ENTRIES PROVIDED:
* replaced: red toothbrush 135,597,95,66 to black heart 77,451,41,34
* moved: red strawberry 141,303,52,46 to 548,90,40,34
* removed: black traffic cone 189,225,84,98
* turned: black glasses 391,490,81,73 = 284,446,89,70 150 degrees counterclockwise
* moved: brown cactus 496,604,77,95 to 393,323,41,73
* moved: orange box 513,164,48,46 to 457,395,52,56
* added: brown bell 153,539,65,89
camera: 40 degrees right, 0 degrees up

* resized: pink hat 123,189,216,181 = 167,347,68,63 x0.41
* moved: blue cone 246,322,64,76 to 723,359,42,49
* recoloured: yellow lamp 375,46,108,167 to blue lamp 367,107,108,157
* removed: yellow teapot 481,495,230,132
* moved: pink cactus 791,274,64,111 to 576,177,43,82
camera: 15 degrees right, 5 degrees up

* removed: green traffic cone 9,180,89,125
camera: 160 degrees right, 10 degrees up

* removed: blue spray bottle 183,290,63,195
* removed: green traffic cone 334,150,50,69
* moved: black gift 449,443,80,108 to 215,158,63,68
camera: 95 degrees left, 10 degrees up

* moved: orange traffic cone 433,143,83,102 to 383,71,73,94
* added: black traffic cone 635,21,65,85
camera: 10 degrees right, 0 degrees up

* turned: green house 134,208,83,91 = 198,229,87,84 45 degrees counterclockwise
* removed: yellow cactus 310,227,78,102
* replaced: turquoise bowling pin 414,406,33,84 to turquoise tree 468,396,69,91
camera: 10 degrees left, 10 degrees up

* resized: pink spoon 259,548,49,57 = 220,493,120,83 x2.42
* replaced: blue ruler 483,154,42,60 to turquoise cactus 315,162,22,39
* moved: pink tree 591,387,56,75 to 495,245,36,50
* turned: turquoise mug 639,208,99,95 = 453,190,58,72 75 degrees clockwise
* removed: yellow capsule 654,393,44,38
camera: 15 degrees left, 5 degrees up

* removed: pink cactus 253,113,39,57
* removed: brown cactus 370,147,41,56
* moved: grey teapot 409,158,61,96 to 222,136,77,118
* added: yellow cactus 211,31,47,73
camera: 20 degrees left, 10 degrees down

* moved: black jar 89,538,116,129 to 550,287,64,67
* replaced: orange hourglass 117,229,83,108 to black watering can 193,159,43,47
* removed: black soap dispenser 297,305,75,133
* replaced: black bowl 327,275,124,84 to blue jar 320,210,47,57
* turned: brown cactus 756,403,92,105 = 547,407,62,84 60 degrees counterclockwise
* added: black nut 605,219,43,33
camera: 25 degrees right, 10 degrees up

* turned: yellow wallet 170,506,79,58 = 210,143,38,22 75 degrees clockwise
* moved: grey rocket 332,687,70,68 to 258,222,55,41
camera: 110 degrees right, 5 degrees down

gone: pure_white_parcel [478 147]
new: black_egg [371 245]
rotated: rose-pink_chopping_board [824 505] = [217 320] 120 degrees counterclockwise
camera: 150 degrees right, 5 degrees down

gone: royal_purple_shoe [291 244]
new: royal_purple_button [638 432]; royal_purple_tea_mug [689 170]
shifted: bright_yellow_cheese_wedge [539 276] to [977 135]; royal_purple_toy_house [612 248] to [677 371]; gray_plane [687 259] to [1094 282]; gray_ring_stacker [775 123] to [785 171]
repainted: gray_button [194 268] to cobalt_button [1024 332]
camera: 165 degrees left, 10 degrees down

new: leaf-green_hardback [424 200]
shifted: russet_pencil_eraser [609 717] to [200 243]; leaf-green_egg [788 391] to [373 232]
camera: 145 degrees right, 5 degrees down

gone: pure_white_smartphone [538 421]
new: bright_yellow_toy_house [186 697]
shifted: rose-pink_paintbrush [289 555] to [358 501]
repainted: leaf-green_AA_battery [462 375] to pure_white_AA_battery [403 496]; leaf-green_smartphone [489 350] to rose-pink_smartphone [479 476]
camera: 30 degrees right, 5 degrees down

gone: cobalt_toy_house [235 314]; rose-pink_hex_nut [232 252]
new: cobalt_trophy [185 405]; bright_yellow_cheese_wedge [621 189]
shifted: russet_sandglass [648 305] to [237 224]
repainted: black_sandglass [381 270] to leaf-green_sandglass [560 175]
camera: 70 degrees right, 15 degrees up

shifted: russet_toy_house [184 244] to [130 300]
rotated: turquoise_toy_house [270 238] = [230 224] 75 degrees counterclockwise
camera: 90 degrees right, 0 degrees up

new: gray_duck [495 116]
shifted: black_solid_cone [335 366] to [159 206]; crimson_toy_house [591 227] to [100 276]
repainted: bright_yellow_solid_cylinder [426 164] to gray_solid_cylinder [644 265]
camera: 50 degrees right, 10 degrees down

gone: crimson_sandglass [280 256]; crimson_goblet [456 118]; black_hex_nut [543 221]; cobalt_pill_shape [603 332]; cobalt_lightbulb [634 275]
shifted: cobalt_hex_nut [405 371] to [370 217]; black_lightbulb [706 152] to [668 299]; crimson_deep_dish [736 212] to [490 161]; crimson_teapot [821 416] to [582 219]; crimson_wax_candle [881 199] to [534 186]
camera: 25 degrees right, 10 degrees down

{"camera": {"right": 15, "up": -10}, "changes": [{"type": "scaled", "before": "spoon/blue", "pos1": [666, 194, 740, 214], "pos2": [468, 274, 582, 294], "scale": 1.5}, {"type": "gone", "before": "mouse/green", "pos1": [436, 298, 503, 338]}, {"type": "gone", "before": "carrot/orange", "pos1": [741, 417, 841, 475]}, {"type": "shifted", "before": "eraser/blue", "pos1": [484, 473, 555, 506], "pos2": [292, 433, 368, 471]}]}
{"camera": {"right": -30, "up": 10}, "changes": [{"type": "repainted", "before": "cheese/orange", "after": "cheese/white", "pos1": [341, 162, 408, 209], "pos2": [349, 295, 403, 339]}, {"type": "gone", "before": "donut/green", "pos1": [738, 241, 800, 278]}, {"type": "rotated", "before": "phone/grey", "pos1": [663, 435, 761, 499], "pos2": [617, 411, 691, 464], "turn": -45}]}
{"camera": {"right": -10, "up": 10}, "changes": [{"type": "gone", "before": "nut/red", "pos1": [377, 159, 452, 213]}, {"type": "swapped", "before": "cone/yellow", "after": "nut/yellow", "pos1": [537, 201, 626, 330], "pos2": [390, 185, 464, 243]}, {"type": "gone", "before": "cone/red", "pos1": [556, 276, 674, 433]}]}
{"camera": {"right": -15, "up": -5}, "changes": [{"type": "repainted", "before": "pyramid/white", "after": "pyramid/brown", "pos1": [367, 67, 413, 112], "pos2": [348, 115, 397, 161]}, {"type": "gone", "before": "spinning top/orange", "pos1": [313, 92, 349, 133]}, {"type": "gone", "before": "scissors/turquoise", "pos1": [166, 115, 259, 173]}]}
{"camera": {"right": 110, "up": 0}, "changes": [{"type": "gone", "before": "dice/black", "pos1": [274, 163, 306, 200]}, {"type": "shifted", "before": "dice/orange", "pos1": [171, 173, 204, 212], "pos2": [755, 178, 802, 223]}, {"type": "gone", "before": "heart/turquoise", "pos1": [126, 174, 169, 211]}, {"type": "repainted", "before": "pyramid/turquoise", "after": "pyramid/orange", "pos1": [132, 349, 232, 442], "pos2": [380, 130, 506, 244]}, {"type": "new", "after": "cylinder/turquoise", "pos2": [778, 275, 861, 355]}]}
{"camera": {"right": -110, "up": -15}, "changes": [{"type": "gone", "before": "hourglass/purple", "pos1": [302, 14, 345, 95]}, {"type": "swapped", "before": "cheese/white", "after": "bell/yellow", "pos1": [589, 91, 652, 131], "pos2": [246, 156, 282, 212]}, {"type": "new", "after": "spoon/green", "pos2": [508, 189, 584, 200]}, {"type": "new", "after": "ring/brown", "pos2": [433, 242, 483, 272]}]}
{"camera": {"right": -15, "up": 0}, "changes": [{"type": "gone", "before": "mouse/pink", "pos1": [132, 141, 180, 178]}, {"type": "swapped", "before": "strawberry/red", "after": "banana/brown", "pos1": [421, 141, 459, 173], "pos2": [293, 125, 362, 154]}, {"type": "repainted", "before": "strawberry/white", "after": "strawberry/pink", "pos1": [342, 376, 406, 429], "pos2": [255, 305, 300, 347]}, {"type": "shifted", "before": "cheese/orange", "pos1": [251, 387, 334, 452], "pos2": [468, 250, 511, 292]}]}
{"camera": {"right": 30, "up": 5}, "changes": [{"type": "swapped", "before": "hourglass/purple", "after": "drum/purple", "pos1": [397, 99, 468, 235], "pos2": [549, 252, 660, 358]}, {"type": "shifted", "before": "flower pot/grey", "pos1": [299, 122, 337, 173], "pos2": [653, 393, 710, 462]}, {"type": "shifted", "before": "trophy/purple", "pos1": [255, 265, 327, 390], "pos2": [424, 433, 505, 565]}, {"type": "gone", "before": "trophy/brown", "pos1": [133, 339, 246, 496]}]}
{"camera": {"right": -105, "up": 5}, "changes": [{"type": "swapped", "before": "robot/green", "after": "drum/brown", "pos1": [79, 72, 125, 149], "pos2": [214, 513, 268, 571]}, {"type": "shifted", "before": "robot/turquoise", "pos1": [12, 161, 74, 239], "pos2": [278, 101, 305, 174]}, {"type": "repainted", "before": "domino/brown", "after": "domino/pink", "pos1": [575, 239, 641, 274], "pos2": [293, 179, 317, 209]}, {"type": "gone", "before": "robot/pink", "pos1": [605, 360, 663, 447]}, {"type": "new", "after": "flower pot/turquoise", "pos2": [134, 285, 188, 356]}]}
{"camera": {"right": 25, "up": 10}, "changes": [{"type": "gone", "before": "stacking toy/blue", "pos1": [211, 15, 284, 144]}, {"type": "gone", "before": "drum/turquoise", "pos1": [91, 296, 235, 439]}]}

WHAT IS EXPECTED:
In the listing above, find the line with "new: black_egg [371 245]" and the line with "rotated: rose-pink_chopping_board [824", then reproduce both and every line between them exactly.

RESPONSE BELOW:
new: black_egg [371 245]
rotated: rose-pink_chopping_board [824 505] = [217 320] 120 degrees counterclockwise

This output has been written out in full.